[Start of Attachment]

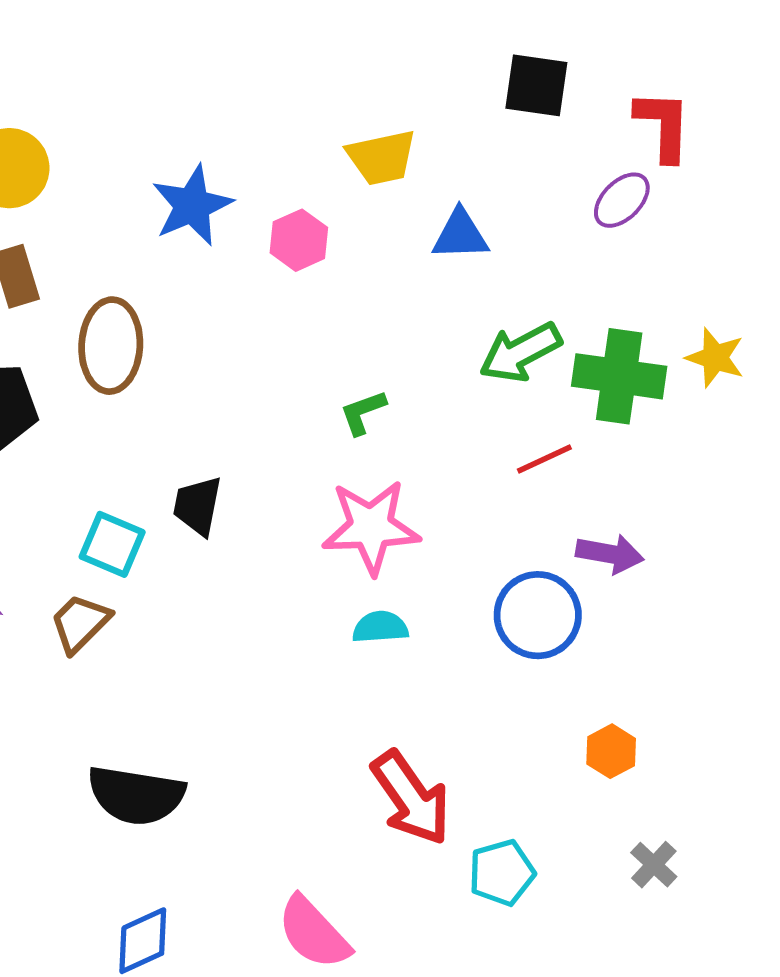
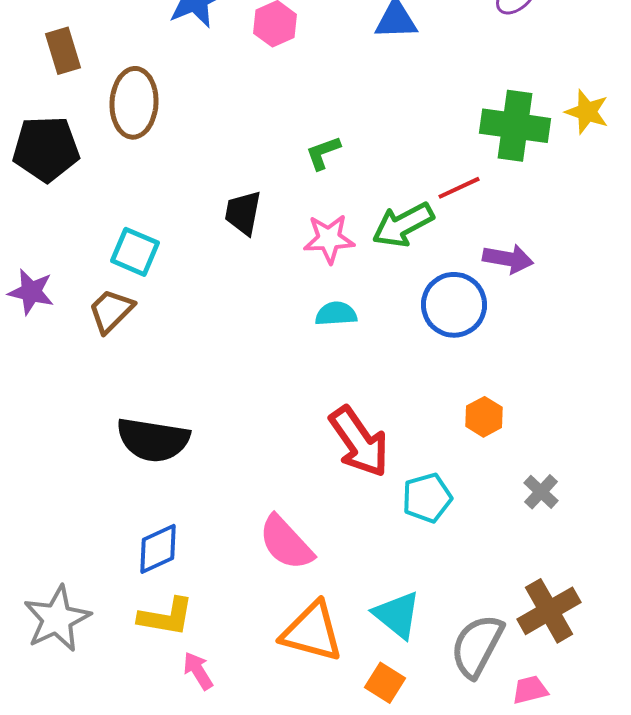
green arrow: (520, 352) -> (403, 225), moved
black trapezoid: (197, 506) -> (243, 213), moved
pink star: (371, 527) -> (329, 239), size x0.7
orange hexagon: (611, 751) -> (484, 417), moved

[End of Attachment]
[Start of Attachment]

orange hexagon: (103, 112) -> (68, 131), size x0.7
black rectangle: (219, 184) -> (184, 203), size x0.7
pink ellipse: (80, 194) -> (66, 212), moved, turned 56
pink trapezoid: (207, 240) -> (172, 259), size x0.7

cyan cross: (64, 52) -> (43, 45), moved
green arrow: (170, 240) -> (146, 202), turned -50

[End of Attachment]

Instructions to follow: Search the data for the string "black". List each line that has it.

Exercise answer:
black trapezoid: (197, 506) -> (243, 213), moved
black rectangle: (219, 184) -> (184, 203), size x0.7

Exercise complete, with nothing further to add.